Exclude the pictures, then copy all remaining records exactly.
--- START ---
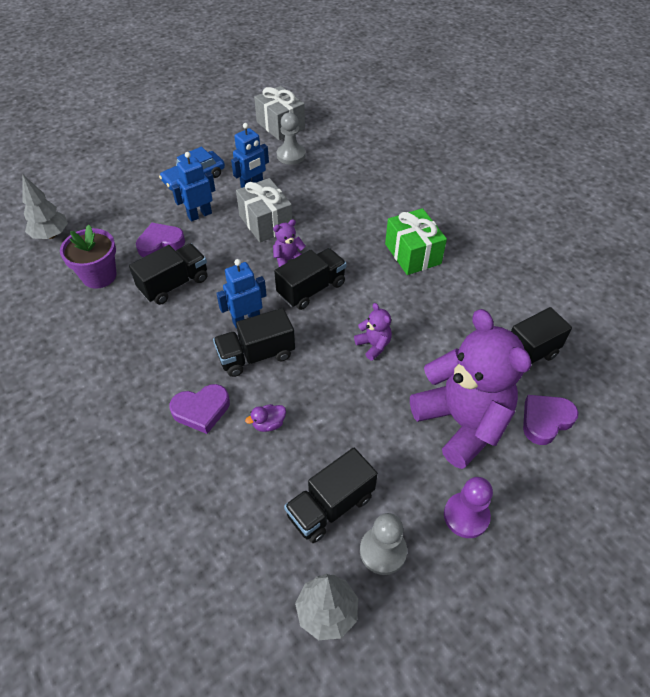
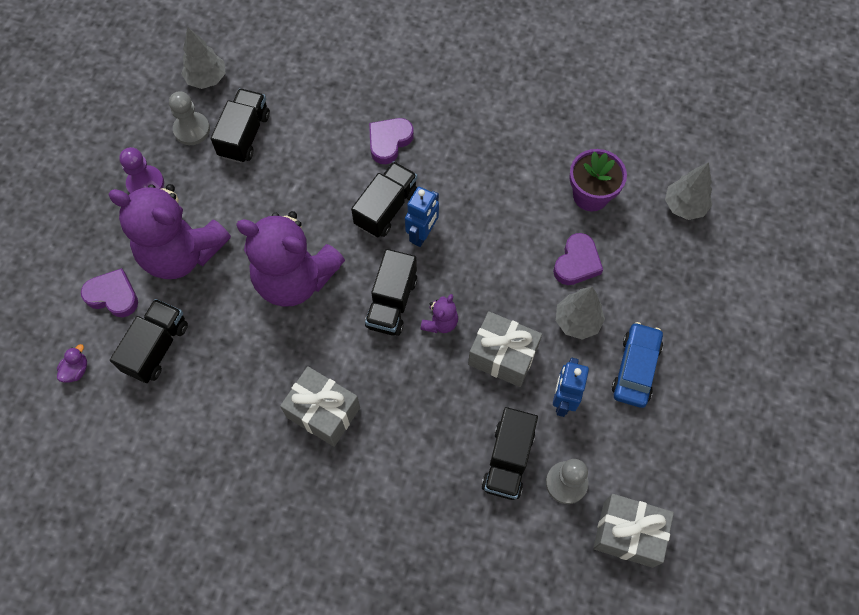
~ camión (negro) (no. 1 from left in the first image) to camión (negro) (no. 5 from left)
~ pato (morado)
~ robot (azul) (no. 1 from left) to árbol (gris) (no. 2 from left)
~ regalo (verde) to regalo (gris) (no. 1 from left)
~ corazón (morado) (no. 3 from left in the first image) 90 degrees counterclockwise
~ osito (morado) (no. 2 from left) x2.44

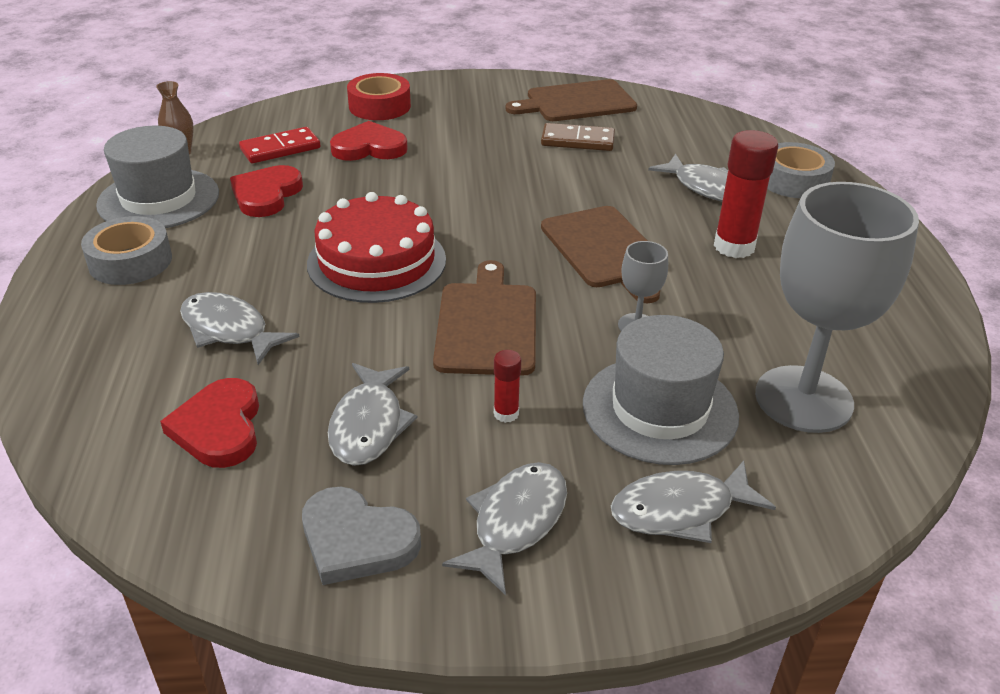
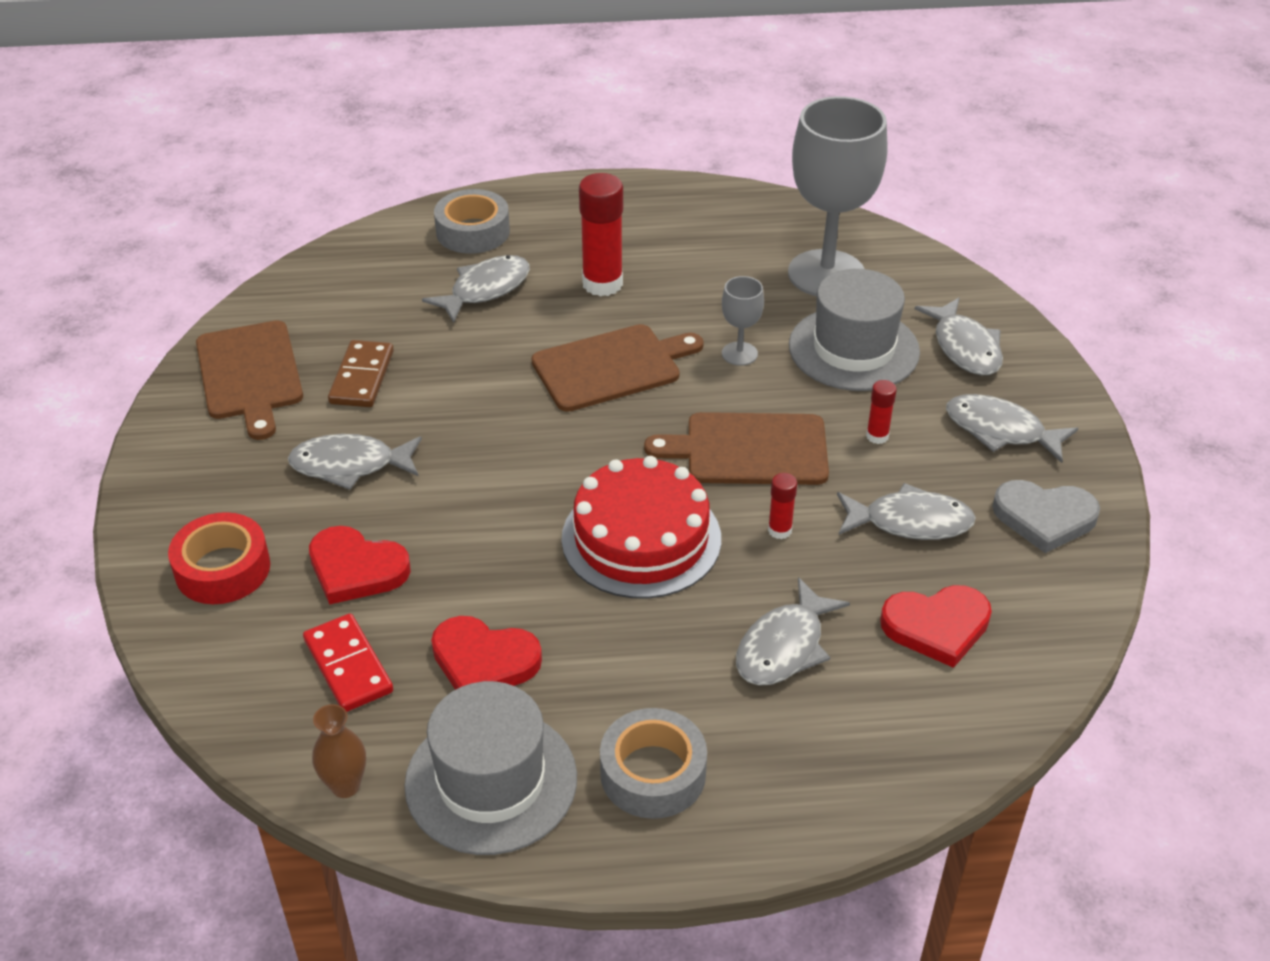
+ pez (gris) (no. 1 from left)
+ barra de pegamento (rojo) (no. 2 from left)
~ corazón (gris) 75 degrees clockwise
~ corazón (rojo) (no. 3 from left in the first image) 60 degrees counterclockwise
--- END ---
§ **TASK ANSWER**
~ camión (negro) (no. 1 from left in the first image) to camión (negro) (no. 5 from left)
~ pato (morado)
~ robot (azul) (no. 1 from left) to árbol (gris) (no. 2 from left)
~ regalo (verde) to regalo (gris) (no. 1 from left)
~ corazón (morado) (no. 3 from left in the first image) 90 degrees counterclockwise
~ osito (morado) (no. 2 from left) x2.44

+ pez (gris) (no. 1 from left)
+ barra de pegamento (rojo) (no. 2 from left)
~ corazón (gris) 75 degrees clockwise
~ corazón (rojo) (no. 3 from left in the first image) 60 degrees counterclockwise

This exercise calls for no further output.